__Aim of the exercise__: The entries below contain a line with "grey cactus: 0 -> 3" and a line with "yellow light bulb: 1 -> 0". Retype exactly everything from the first down to the second, both included, and nothing else.

__Data shown__:
▼

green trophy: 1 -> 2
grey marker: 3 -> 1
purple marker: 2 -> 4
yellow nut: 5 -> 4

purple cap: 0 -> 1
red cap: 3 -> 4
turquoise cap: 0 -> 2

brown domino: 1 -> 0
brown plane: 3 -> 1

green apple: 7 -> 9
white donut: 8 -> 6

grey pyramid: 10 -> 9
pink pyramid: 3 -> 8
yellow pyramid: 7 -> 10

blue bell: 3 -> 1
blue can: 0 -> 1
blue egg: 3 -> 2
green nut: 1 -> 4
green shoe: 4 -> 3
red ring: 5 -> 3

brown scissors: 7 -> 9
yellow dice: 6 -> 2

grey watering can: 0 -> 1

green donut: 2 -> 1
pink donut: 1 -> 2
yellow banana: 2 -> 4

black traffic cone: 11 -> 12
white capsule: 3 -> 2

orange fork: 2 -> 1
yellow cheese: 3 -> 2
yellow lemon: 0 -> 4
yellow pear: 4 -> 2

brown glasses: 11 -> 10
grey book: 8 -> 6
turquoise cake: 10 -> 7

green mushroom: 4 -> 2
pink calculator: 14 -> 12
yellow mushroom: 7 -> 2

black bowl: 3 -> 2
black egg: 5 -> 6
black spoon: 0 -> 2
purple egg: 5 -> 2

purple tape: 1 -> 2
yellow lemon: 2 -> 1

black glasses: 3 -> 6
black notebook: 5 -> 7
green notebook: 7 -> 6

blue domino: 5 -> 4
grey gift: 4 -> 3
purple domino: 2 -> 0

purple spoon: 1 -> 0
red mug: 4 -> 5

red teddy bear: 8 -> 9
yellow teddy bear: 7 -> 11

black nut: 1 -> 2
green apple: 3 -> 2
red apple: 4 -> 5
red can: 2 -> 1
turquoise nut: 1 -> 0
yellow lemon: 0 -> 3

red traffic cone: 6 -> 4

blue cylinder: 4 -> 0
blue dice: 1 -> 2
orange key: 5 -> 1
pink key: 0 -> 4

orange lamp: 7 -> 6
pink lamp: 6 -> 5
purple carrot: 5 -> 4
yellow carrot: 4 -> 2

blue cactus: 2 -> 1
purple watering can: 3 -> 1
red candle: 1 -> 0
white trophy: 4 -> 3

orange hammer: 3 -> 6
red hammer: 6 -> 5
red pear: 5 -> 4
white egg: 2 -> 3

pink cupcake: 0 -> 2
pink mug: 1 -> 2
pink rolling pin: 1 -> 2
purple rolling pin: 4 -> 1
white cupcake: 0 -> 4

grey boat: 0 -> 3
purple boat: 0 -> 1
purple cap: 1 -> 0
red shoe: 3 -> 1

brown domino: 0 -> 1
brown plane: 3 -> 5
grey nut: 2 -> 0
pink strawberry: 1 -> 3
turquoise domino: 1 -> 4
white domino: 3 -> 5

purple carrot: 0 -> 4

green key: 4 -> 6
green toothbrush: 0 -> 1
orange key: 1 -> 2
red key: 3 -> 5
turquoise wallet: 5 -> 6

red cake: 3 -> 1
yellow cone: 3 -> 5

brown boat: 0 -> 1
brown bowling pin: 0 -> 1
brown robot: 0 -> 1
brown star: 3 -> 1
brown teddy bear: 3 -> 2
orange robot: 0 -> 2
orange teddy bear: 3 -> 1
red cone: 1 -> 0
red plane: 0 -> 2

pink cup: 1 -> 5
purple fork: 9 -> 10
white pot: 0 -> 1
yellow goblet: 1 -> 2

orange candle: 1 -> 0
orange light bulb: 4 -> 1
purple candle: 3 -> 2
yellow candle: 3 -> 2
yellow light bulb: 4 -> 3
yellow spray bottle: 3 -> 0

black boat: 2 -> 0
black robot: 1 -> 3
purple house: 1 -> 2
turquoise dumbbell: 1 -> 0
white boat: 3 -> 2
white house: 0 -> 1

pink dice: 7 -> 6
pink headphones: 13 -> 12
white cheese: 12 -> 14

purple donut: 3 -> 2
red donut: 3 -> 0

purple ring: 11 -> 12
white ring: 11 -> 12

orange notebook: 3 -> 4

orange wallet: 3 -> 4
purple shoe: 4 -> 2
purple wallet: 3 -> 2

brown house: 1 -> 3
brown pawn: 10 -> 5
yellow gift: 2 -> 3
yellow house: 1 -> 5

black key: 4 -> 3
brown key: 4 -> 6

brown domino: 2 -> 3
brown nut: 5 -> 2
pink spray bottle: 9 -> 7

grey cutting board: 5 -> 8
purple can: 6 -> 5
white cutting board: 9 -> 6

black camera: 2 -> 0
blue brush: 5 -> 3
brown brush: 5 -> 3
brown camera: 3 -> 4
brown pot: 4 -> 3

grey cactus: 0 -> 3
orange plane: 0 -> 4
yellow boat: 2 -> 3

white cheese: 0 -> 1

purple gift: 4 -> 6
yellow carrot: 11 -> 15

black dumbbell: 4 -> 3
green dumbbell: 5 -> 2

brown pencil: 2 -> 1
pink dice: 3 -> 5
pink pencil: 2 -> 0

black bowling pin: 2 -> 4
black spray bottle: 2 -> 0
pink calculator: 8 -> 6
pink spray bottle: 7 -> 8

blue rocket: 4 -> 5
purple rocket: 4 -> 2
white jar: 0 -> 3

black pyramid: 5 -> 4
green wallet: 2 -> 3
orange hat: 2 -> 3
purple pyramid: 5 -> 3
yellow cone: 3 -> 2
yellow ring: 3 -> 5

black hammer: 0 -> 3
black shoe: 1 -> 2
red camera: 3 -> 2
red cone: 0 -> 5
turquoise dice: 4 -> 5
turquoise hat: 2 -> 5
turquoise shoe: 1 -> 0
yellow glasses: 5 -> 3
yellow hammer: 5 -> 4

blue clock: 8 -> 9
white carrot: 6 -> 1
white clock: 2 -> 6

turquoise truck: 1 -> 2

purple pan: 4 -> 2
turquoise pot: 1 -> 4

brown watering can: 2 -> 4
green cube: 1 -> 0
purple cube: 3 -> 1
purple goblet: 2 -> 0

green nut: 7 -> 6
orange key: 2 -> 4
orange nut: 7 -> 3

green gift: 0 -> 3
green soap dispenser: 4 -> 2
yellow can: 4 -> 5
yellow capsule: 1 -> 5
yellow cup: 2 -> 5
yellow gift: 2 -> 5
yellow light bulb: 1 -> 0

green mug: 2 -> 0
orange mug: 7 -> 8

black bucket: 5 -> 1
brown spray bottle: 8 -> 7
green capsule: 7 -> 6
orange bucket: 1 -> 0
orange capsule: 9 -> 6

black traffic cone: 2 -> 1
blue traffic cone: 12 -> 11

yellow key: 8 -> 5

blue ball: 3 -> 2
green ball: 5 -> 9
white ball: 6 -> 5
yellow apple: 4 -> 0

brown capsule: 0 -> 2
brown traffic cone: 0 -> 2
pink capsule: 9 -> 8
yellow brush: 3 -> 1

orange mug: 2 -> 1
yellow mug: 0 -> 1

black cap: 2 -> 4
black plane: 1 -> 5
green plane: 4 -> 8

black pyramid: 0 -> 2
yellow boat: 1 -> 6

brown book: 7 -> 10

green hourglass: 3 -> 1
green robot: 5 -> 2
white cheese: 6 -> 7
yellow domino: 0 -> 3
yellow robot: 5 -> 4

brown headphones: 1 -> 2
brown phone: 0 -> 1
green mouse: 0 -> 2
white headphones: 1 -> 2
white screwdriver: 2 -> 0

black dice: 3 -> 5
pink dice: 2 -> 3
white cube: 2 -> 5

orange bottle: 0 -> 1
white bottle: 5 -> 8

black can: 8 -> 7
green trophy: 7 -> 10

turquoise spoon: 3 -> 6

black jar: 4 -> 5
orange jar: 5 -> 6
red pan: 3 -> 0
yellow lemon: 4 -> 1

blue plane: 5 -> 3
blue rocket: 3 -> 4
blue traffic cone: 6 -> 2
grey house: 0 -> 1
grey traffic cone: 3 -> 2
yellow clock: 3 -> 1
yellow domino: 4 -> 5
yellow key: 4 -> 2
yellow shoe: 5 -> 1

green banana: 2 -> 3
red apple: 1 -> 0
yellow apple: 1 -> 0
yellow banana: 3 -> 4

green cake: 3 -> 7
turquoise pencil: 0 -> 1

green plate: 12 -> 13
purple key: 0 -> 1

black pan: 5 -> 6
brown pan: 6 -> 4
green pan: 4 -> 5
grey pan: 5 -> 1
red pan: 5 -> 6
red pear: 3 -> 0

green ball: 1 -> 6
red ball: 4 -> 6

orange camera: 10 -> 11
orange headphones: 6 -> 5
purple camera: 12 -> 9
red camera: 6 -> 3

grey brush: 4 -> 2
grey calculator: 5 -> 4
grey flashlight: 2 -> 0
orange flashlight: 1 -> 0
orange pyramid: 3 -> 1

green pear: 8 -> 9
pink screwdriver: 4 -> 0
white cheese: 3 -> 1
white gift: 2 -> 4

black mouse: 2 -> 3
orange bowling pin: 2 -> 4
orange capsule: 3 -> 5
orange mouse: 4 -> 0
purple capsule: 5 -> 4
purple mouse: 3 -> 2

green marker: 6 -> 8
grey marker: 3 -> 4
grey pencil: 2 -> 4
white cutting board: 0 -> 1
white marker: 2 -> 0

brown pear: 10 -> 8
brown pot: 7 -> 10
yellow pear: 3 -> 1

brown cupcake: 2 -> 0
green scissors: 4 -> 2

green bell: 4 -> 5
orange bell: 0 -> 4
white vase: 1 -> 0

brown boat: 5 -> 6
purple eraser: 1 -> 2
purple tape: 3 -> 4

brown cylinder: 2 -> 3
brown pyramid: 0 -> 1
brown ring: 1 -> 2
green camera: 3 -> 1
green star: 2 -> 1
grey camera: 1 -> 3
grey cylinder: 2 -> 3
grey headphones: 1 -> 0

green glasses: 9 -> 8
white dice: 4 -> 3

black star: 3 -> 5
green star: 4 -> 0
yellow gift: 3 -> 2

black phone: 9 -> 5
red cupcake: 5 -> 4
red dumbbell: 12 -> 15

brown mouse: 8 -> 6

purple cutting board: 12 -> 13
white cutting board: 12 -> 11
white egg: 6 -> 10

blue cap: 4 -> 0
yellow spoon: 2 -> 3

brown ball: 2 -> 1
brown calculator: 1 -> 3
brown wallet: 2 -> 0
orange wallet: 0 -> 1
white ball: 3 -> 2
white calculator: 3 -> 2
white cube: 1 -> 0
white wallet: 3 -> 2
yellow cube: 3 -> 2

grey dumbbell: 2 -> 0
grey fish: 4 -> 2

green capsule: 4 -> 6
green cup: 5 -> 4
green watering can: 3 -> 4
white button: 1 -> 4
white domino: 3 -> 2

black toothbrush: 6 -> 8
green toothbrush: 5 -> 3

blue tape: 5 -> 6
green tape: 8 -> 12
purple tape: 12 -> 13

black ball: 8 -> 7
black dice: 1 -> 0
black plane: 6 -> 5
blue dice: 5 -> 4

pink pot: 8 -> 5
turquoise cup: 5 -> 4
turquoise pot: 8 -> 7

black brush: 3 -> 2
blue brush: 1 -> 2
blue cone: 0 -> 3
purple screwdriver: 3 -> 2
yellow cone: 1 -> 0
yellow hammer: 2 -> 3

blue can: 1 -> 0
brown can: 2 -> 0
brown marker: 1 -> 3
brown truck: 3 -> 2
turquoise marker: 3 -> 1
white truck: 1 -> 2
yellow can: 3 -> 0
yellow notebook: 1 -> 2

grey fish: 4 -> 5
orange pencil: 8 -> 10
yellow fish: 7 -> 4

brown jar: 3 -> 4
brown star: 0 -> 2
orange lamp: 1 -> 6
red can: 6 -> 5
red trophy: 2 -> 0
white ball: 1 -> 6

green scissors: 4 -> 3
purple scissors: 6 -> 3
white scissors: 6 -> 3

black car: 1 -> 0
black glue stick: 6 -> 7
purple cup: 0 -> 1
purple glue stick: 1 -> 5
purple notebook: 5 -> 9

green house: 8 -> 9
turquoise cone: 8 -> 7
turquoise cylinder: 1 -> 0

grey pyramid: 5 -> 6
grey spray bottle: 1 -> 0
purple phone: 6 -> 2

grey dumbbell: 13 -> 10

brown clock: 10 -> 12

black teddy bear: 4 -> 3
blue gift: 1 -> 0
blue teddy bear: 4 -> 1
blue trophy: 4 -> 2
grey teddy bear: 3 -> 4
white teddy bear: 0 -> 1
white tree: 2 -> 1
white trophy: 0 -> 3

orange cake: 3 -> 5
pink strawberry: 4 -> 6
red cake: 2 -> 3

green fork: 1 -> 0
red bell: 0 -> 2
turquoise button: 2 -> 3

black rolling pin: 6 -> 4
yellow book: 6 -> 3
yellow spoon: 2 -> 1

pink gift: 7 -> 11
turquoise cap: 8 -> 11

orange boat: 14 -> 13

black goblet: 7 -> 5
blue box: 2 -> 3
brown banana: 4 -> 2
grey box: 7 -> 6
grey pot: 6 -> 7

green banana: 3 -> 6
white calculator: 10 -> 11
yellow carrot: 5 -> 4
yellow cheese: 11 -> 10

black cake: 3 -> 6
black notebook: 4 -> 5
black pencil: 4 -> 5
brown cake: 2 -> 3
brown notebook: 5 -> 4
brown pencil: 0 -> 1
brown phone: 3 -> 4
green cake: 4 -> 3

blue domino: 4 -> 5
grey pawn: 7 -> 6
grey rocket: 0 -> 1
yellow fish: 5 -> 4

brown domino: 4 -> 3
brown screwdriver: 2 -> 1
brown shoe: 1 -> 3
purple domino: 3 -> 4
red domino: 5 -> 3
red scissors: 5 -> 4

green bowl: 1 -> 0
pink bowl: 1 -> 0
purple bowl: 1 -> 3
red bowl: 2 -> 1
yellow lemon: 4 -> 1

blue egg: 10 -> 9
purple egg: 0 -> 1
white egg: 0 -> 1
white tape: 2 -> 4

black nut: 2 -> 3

▲

__Exercise response__:
grey cactus: 0 -> 3
orange plane: 0 -> 4
yellow boat: 2 -> 3

white cheese: 0 -> 1

purple gift: 4 -> 6
yellow carrot: 11 -> 15

black dumbbell: 4 -> 3
green dumbbell: 5 -> 2

brown pencil: 2 -> 1
pink dice: 3 -> 5
pink pencil: 2 -> 0

black bowling pin: 2 -> 4
black spray bottle: 2 -> 0
pink calculator: 8 -> 6
pink spray bottle: 7 -> 8

blue rocket: 4 -> 5
purple rocket: 4 -> 2
white jar: 0 -> 3

black pyramid: 5 -> 4
green wallet: 2 -> 3
orange hat: 2 -> 3
purple pyramid: 5 -> 3
yellow cone: 3 -> 2
yellow ring: 3 -> 5

black hammer: 0 -> 3
black shoe: 1 -> 2
red camera: 3 -> 2
red cone: 0 -> 5
turquoise dice: 4 -> 5
turquoise hat: 2 -> 5
turquoise shoe: 1 -> 0
yellow glasses: 5 -> 3
yellow hammer: 5 -> 4

blue clock: 8 -> 9
white carrot: 6 -> 1
white clock: 2 -> 6

turquoise truck: 1 -> 2

purple pan: 4 -> 2
turquoise pot: 1 -> 4

brown watering can: 2 -> 4
green cube: 1 -> 0
purple cube: 3 -> 1
purple goblet: 2 -> 0

green nut: 7 -> 6
orange key: 2 -> 4
orange nut: 7 -> 3

green gift: 0 -> 3
green soap dispenser: 4 -> 2
yellow can: 4 -> 5
yellow capsule: 1 -> 5
yellow cup: 2 -> 5
yellow gift: 2 -> 5
yellow light bulb: 1 -> 0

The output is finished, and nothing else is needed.